Source records.
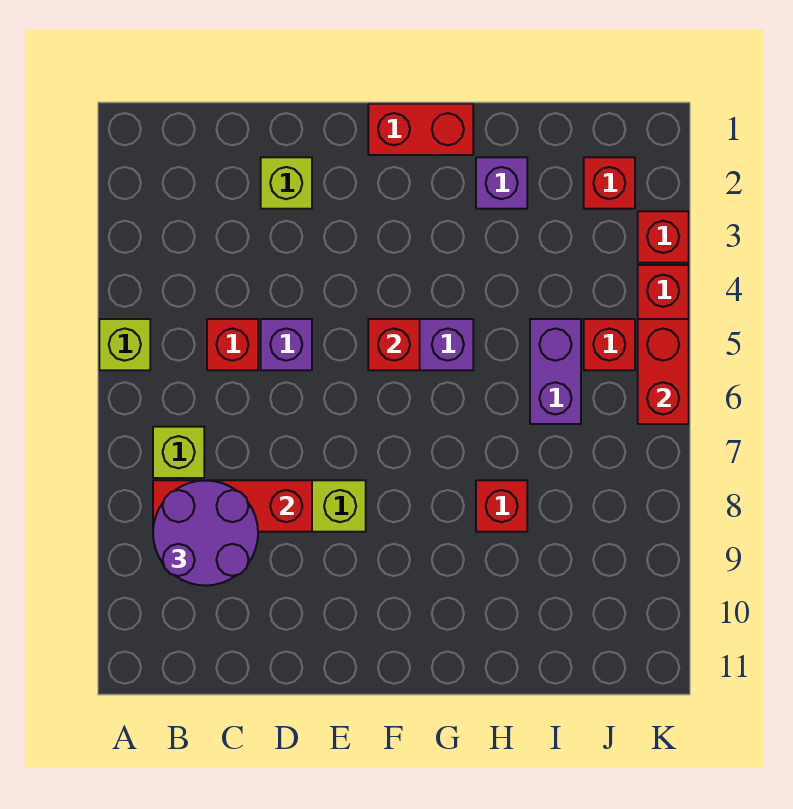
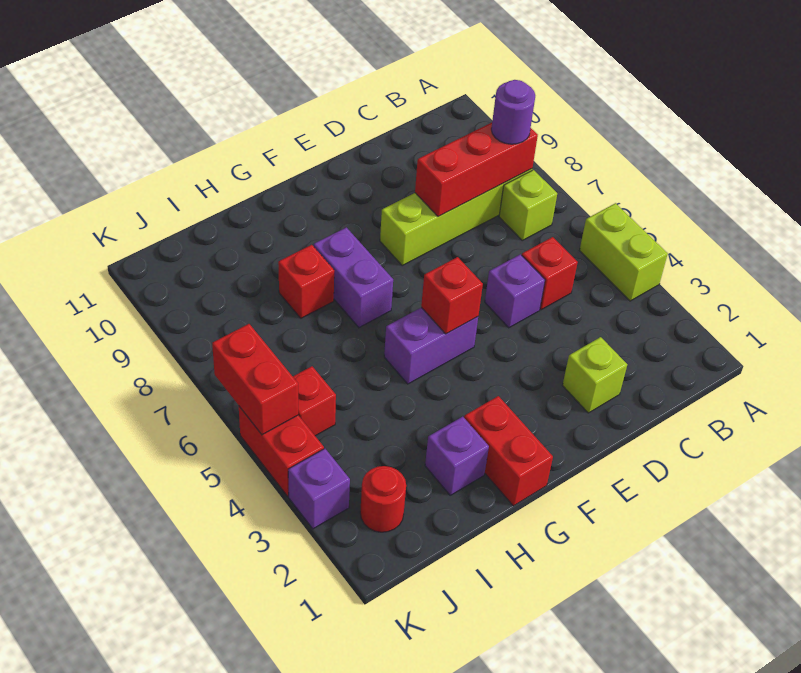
lime brick A5 level 1 -> lime brick A4:A5 level 1
purple round brick B8:C9 level 3 -> purple round brick B8 level 3
red brick F1:G1 level 1 -> red brick G1:G2 level 1
purple brick I5:I6 level 1 -> purple brick G7:G8 level 1
red brick J2 level 1 -> red round brick J2 level 1
red brick K3 level 1 -> purple brick K3 level 1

Work task.
When you set down the records above, copy every line exactly and exclude the pictures.

Written answer.
lime brick A5 level 1 -> lime brick A4:A5 level 1
purple round brick B8:C9 level 3 -> purple round brick B8 level 3
red brick F1:G1 level 1 -> red brick G1:G2 level 1
purple brick I5:I6 level 1 -> purple brick G7:G8 level 1
red brick J2 level 1 -> red round brick J2 level 1
red brick K3 level 1 -> purple brick K3 level 1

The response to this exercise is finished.